»»
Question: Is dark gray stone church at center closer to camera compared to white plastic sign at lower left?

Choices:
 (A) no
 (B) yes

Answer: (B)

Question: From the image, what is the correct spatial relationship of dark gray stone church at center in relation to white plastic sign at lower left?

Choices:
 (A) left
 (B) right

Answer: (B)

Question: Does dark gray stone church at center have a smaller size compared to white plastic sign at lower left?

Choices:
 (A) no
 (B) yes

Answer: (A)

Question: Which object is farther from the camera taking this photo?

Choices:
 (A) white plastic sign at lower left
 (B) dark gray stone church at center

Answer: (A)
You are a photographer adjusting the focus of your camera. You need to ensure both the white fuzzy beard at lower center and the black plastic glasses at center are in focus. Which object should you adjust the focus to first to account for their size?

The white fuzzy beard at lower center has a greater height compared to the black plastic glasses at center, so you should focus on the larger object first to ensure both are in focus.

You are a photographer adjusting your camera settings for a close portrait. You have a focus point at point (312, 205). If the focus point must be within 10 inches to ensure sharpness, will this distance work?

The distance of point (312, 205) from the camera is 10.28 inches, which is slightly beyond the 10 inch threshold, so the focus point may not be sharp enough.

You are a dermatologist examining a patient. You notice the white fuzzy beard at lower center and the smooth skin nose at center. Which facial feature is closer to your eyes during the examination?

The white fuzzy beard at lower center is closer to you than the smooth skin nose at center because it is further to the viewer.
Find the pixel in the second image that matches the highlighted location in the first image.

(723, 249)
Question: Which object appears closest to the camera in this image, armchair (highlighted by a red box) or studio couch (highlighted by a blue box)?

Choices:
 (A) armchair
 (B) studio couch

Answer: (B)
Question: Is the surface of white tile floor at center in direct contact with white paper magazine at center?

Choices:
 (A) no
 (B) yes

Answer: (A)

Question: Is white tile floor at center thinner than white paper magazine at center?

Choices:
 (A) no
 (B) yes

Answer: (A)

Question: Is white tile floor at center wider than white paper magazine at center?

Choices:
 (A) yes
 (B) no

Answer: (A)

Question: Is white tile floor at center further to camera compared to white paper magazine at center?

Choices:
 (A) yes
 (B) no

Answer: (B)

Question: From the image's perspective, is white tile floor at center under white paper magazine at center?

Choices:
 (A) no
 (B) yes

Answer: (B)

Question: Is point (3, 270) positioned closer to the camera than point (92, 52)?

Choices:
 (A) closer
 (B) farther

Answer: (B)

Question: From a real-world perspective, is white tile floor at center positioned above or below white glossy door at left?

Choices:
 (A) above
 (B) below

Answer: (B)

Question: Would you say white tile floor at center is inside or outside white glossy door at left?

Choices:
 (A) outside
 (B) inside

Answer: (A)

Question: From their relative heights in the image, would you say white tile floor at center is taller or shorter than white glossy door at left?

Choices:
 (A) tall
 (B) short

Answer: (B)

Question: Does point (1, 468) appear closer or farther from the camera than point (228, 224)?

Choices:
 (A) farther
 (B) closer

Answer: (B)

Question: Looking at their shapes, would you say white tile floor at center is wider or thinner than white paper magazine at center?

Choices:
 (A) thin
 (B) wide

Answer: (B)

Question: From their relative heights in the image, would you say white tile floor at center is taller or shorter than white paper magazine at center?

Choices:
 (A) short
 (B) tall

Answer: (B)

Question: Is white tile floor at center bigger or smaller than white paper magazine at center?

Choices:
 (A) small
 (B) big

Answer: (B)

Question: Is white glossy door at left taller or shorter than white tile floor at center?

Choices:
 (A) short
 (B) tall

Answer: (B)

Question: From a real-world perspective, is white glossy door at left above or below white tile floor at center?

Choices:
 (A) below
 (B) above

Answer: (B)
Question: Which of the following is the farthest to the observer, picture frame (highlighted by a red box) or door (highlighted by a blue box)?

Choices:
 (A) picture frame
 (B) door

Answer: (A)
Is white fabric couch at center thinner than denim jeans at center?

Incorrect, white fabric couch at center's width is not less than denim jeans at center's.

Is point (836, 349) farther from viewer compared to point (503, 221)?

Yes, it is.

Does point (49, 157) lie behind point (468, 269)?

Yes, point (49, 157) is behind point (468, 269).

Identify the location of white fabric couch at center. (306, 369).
««
**WHAT TO WORK ON:** Gather every line of the material above that contains the word "Does", and copy each of those lines in full.

**THE ANSWER:**
Question: Does dark gray stone church at center have a smaller size compared to white plastic sign at lower left?
Question: Does point (1, 468) appear closer or farther from the camera than point (228, 224)?
Does point (49, 157) lie behind point (468, 269)?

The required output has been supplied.